● DATASET EXTRACT:
-*-*-
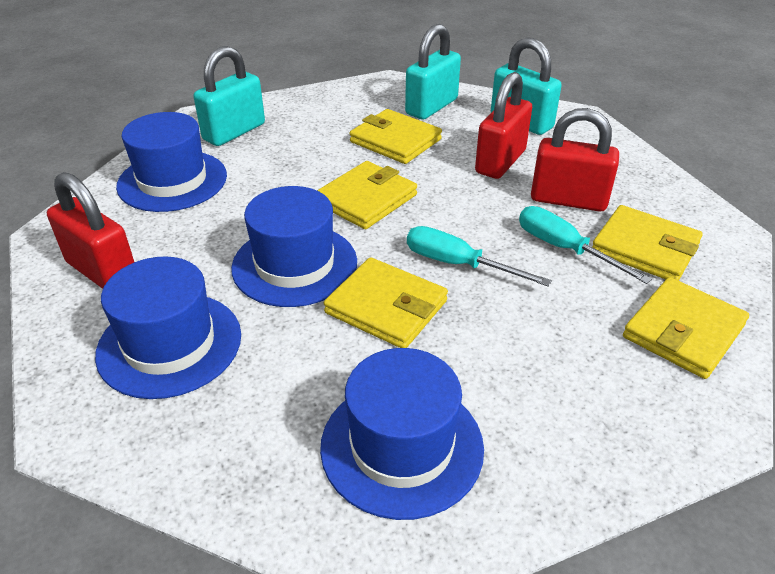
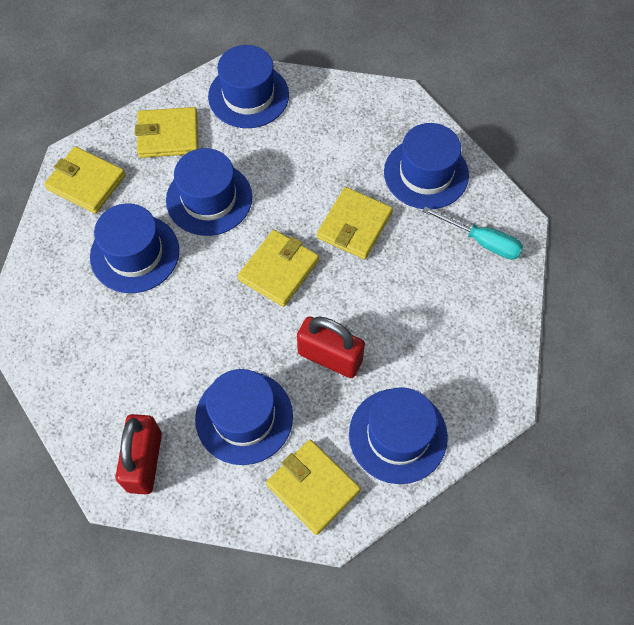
blue hat: 4 -> 6
red padlock: 3 -> 2
turquoise padlock: 3 -> 0
turquoise screwdriver: 2 -> 1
-*-*-
● EXERCISE: Could you output the lines above exactly, with no pictures included?

● EXERCISE RESULT:
blue hat: 4 -> 6
red padlock: 3 -> 2
turquoise padlock: 3 -> 0
turquoise screwdriver: 2 -> 1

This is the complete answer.